━━━━━ DATASET CONTENT ━━━━━
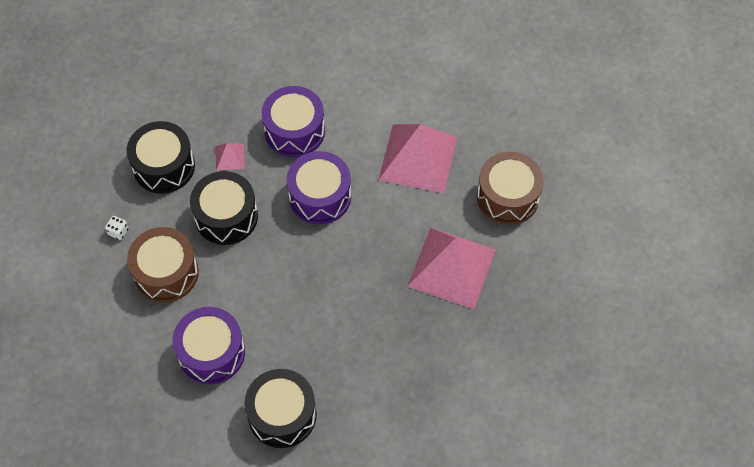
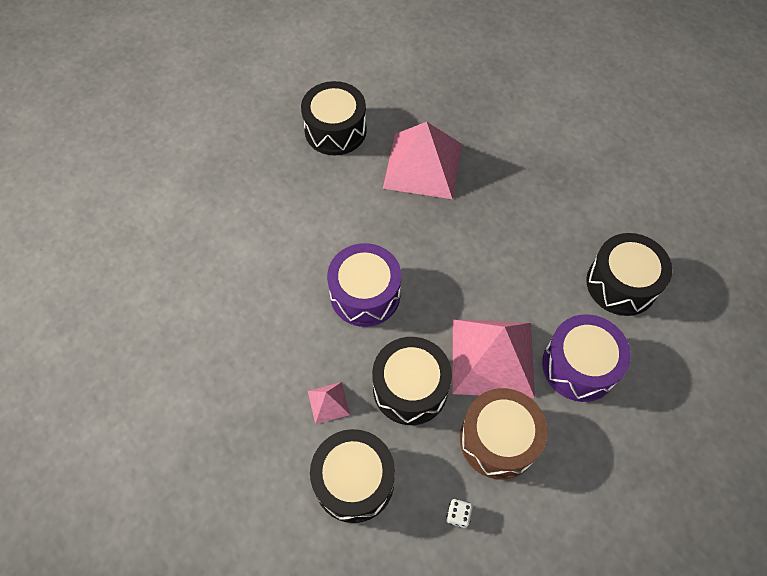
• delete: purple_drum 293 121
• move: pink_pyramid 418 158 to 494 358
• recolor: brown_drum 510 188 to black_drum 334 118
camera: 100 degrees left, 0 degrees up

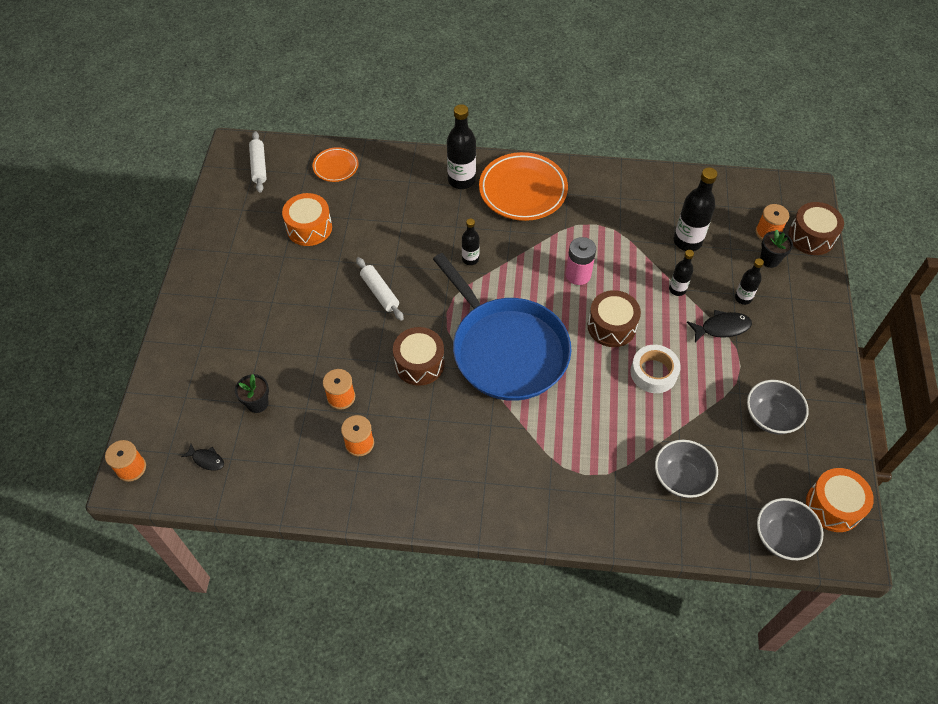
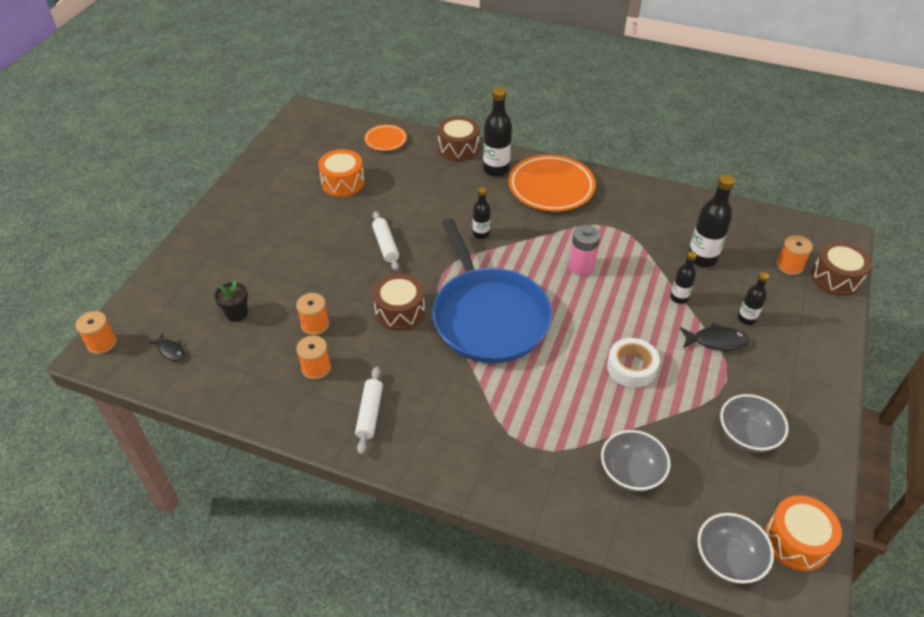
• move: white_rolling_pin 258 162 to 369 410
• delete: black_flower_pot 776 248
• move: brown_drum 614 318 to 458 138
camera: 15 degrees right, 10 degrees down

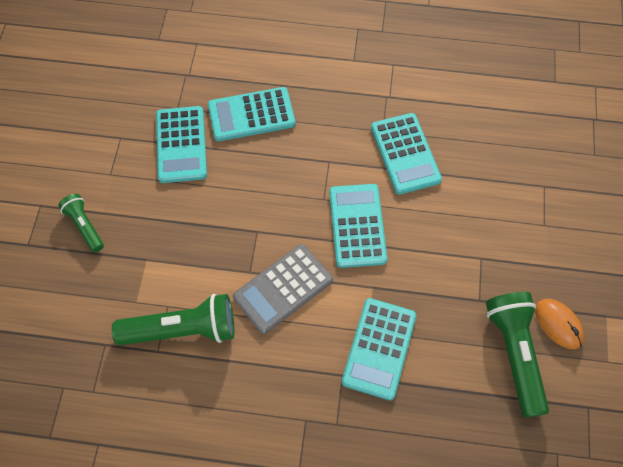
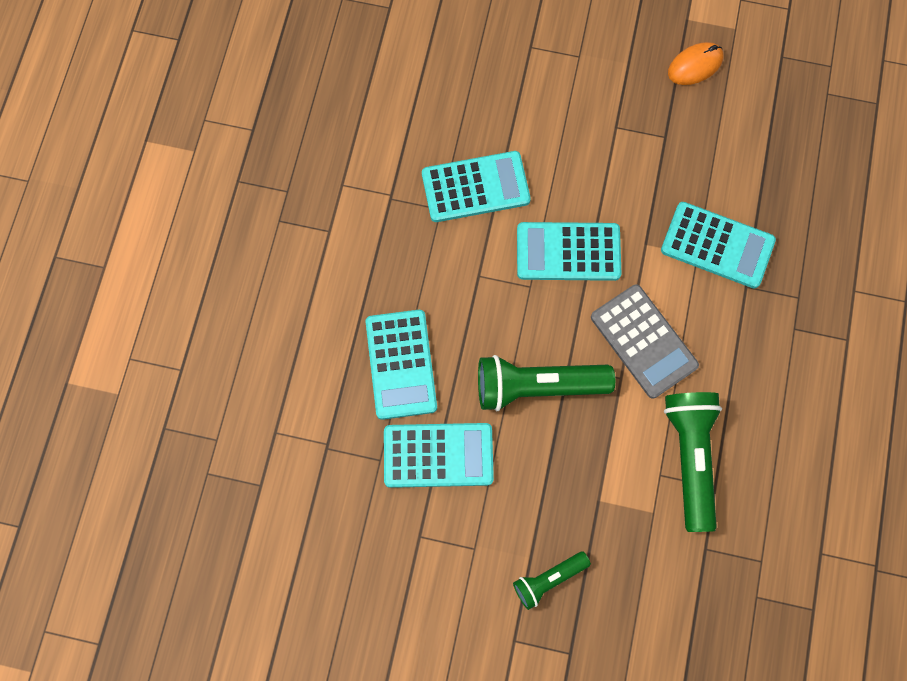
• move: green_flashlight 517 355 to 546 383
camera: 85 degrees left, 10 degrees up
━━━━━
■ **YOUR OBJECTIVE**:
Please give back exactly, and with no pictures, the lines from where the listing above begins through the line containing "black_flower_pot 776 248".

■ **EXPECTED OUTPUT**:
• delete: purple_drum 293 121
• move: pink_pyramid 418 158 to 494 358
• recolor: brown_drum 510 188 to black_drum 334 118
camera: 100 degrees left, 0 degrees up

• move: white_rolling_pin 258 162 to 369 410
• delete: black_flower_pot 776 248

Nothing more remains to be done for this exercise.